EXTRACTED RECORDS >>
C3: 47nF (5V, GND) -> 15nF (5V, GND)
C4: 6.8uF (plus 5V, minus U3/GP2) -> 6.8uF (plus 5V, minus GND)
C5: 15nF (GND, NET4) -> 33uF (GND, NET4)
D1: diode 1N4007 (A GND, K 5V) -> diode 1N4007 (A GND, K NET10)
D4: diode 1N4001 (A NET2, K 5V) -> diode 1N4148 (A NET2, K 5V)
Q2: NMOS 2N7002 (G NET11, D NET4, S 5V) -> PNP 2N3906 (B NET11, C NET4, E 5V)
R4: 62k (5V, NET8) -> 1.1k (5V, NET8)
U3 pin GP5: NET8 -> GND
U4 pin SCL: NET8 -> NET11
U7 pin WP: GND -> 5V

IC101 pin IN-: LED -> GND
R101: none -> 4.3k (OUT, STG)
==
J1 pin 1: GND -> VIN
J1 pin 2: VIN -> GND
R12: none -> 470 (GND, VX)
==
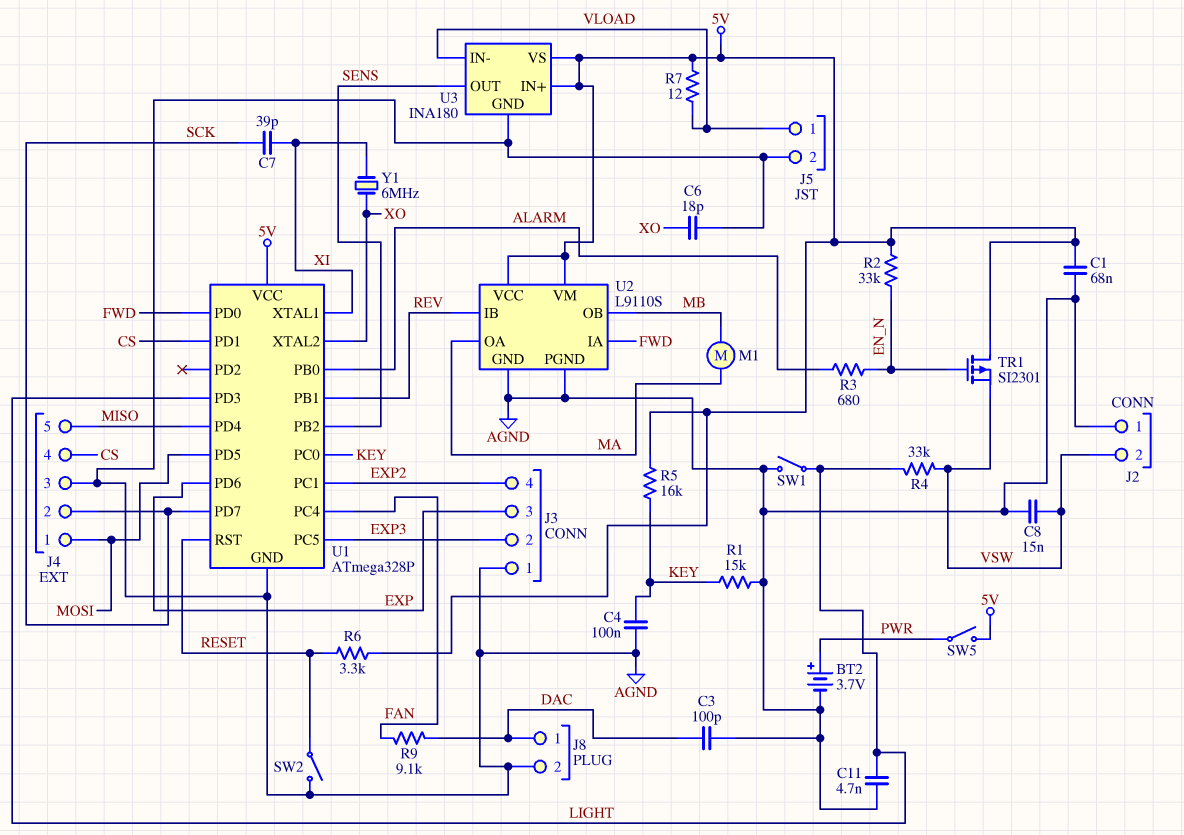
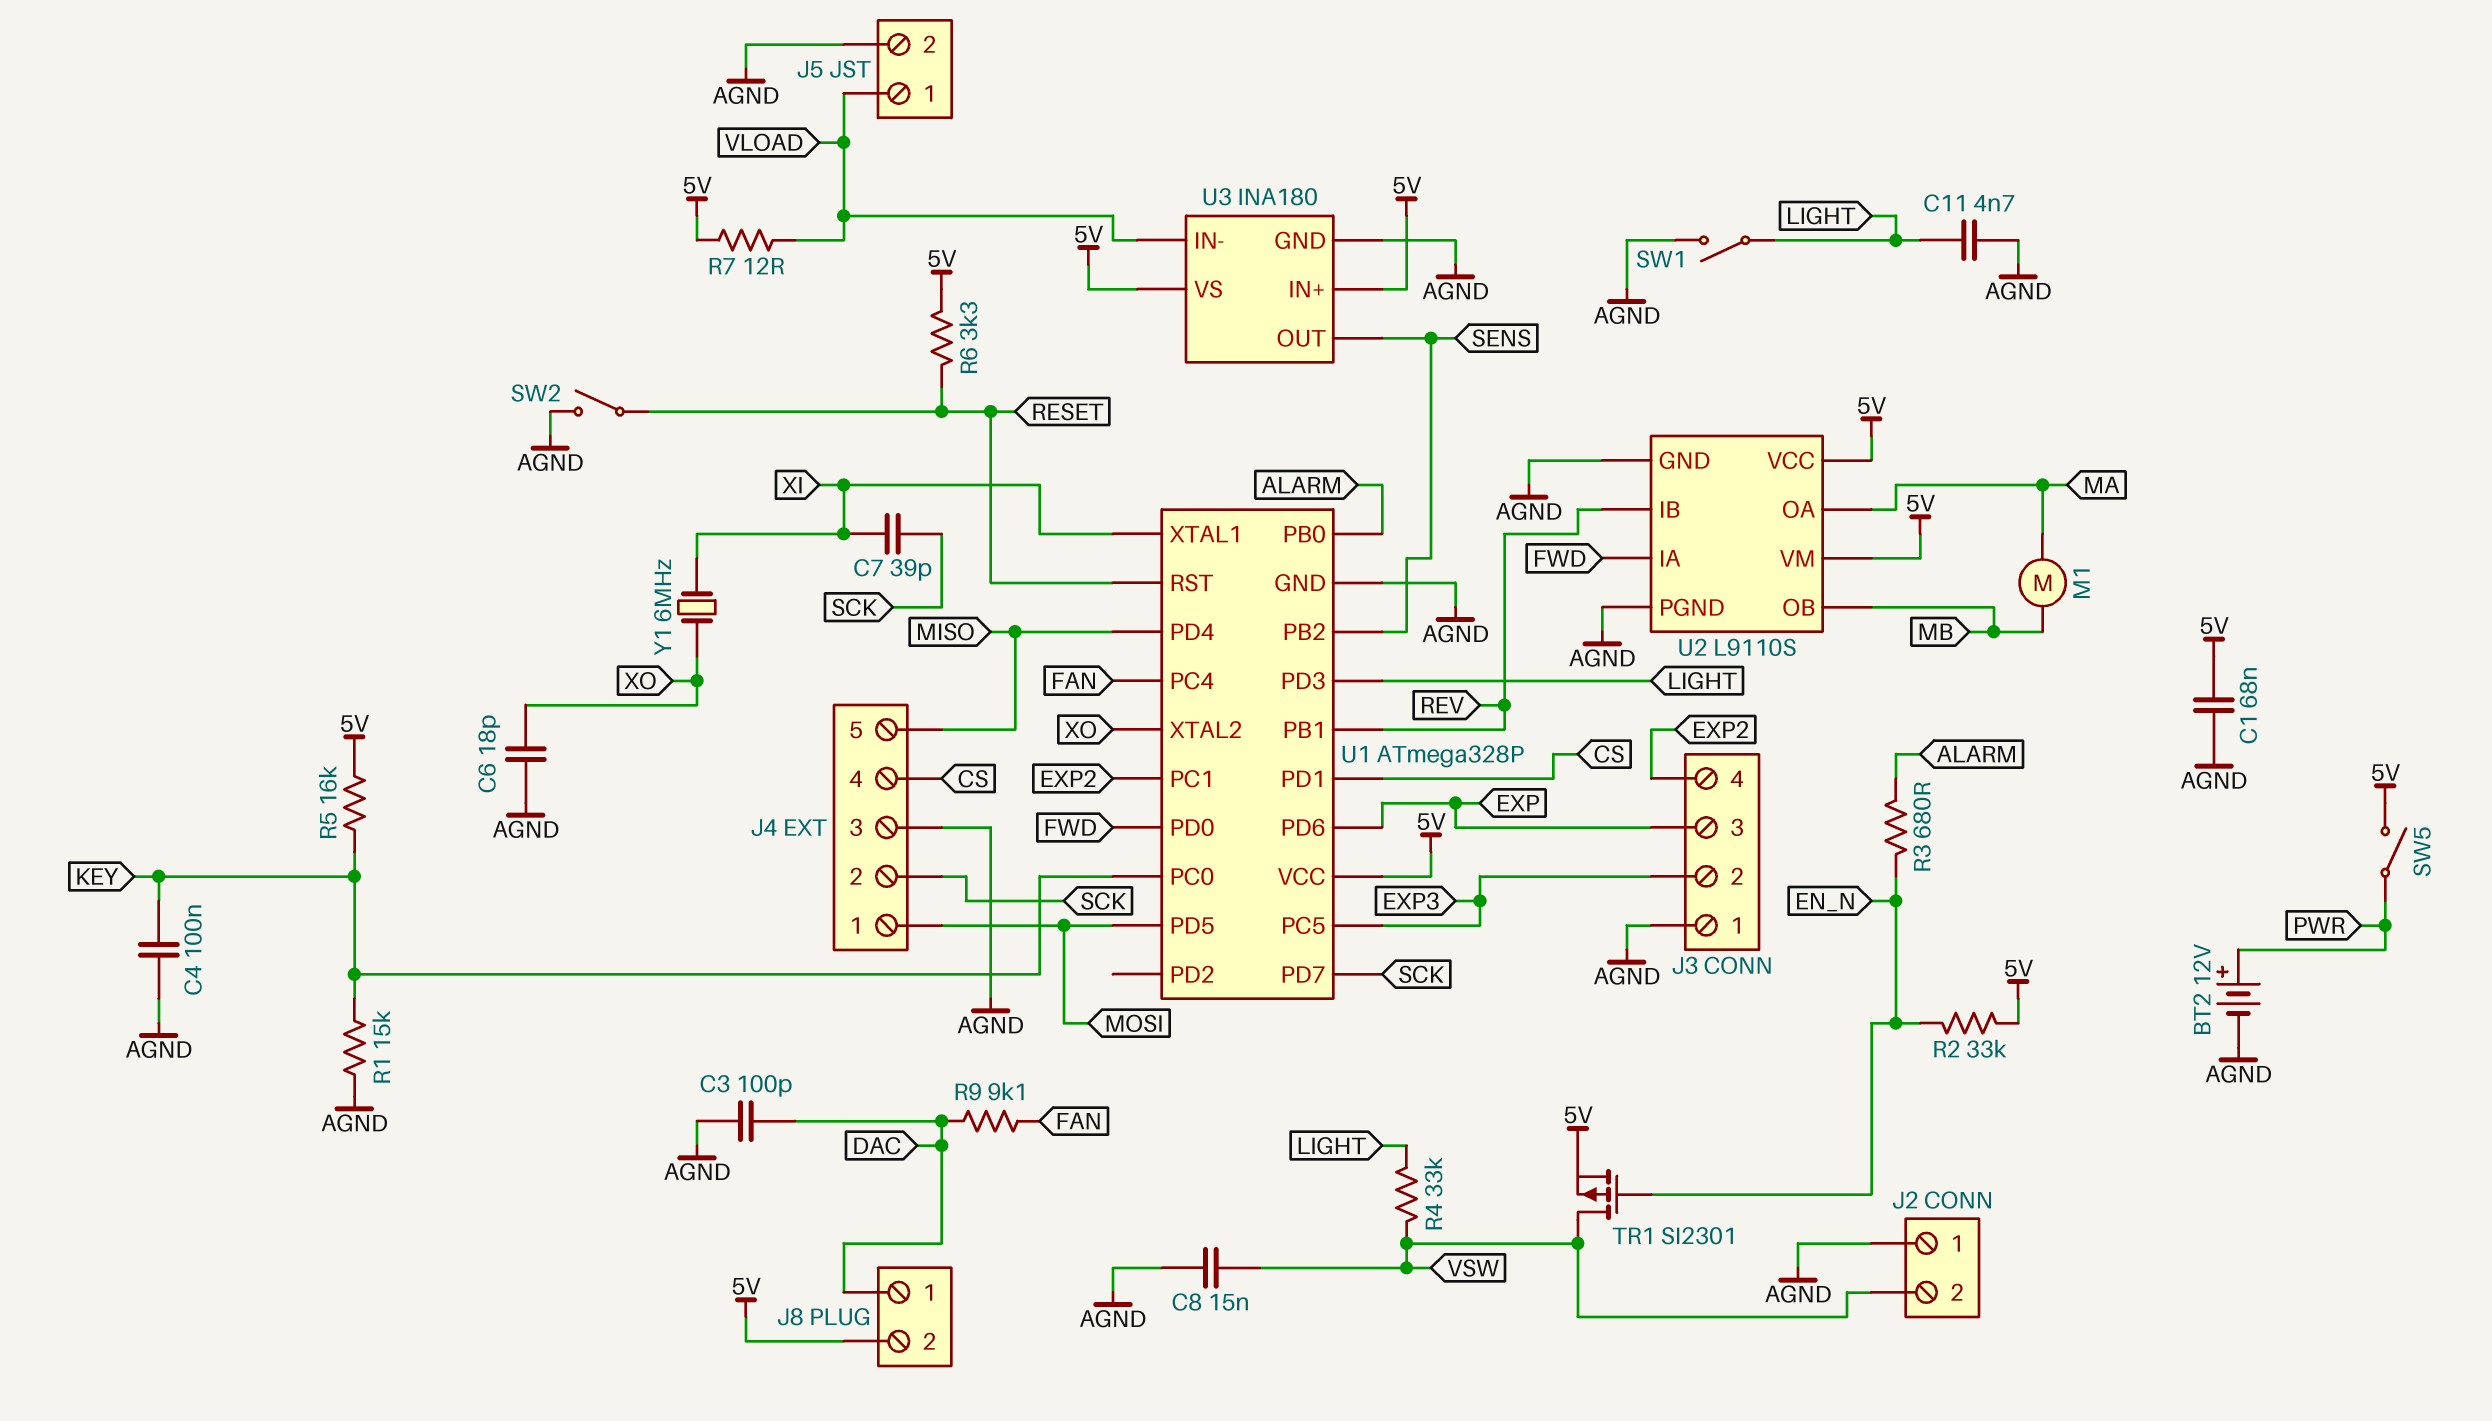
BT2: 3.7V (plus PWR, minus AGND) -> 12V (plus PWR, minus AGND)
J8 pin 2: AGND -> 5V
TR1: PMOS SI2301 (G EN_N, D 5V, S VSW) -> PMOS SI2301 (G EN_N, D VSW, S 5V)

HOW TO COMPLETE THIS TASK >> From the data above, output exactly the lines between the one containing "C3: 47nF (5V, GND) -> 15nF (5V, GND)" and the one containing "R101: none -> 4.3k (OUT, STG)", counting both of them.

SOLUTION TO THE PROBLEM >>
C3: 47nF (5V, GND) -> 15nF (5V, GND)
C4: 6.8uF (plus 5V, minus U3/GP2) -> 6.8uF (plus 5V, minus GND)
C5: 15nF (GND, NET4) -> 33uF (GND, NET4)
D1: diode 1N4007 (A GND, K 5V) -> diode 1N4007 (A GND, K NET10)
D4: diode 1N4001 (A NET2, K 5V) -> diode 1N4148 (A NET2, K 5V)
Q2: NMOS 2N7002 (G NET11, D NET4, S 5V) -> PNP 2N3906 (B NET11, C NET4, E 5V)
R4: 62k (5V, NET8) -> 1.1k (5V, NET8)
U3 pin GP5: NET8 -> GND
U4 pin SCL: NET8 -> NET11
U7 pin WP: GND -> 5V

IC101 pin IN-: LED -> GND
R101: none -> 4.3k (OUT, STG)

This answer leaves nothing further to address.